Coordinate-based object records
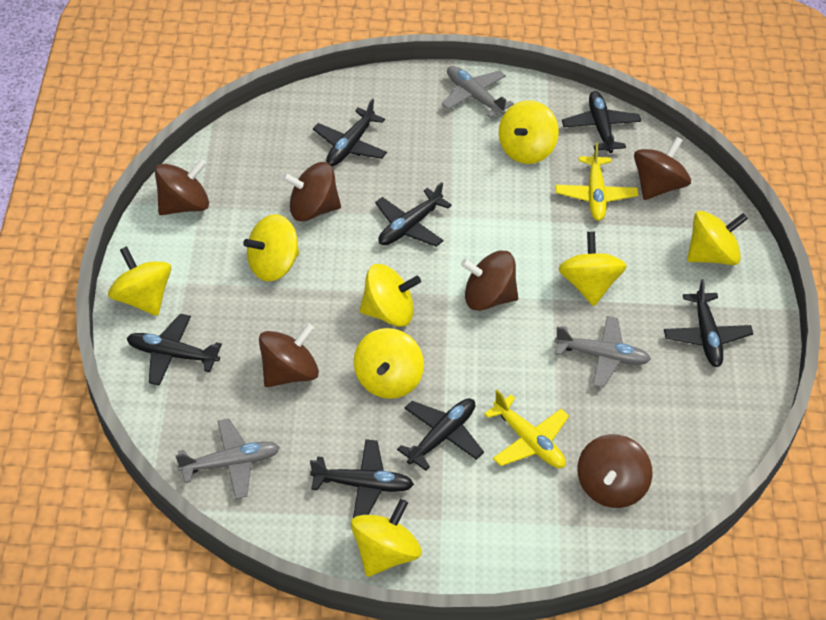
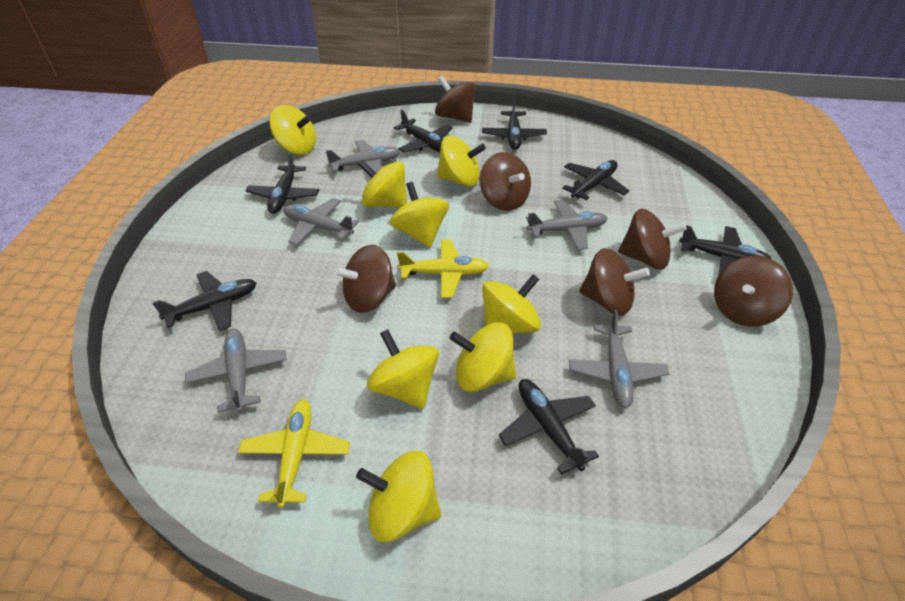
grey plane: 3 -> 5

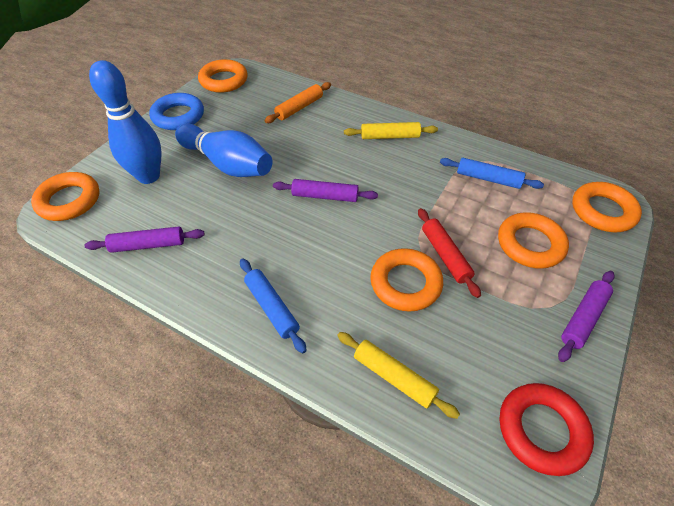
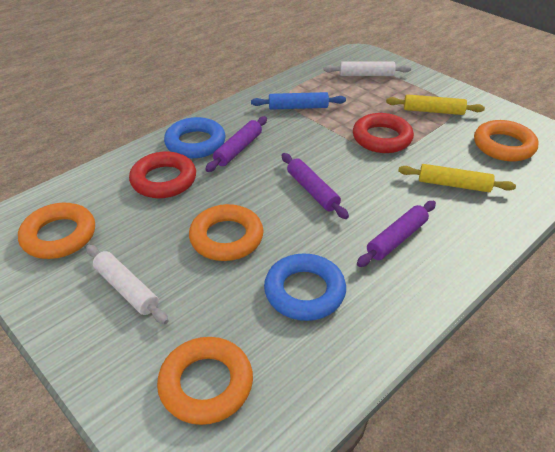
blue bowling pin: 2 -> 0
blue ring: 1 -> 2
blue rolling pin: 2 -> 1
orange ring: 5 -> 4
orange rolling pin: 1 -> 0
red ring: 1 -> 2
red rolling pin: 1 -> 0
white rolling pin: 0 -> 2

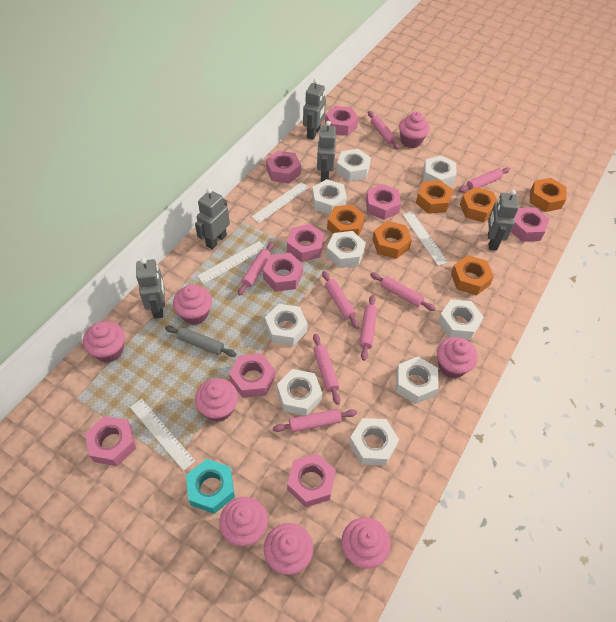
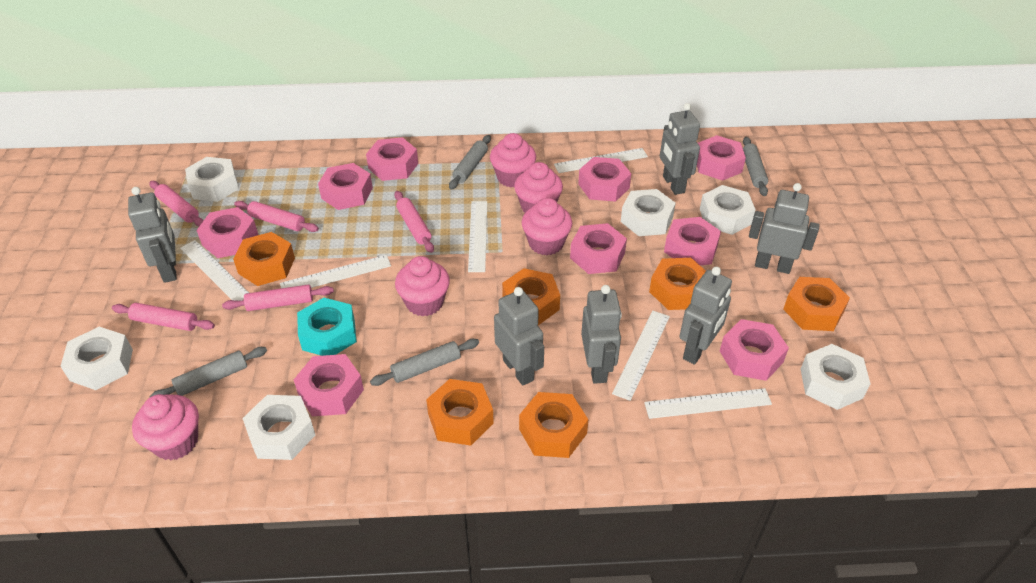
grey robot: 5 -> 6
grey rolling pin: 1 -> 4
pink cupcake: 8 -> 5
pink rolling pin: 8 -> 5
white nut: 9 -> 6
white ruler: 4 -> 6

# TRY IT
Number of lines holding "orange" in the data: give it, with nothing else.

# OUTPUT FOR THIS EXERCISE
2